Dataset excerpts

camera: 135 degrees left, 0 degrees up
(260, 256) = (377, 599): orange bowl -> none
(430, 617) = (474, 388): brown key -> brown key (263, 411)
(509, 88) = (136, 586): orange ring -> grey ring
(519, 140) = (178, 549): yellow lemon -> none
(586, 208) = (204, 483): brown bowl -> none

[Work to be completed]
Which lines of the data hold the string "orange"? Return each of them.

[Response]
(260, 256) = (377, 599): orange bowl -> none
(509, 88) = (136, 586): orange ring -> grey ring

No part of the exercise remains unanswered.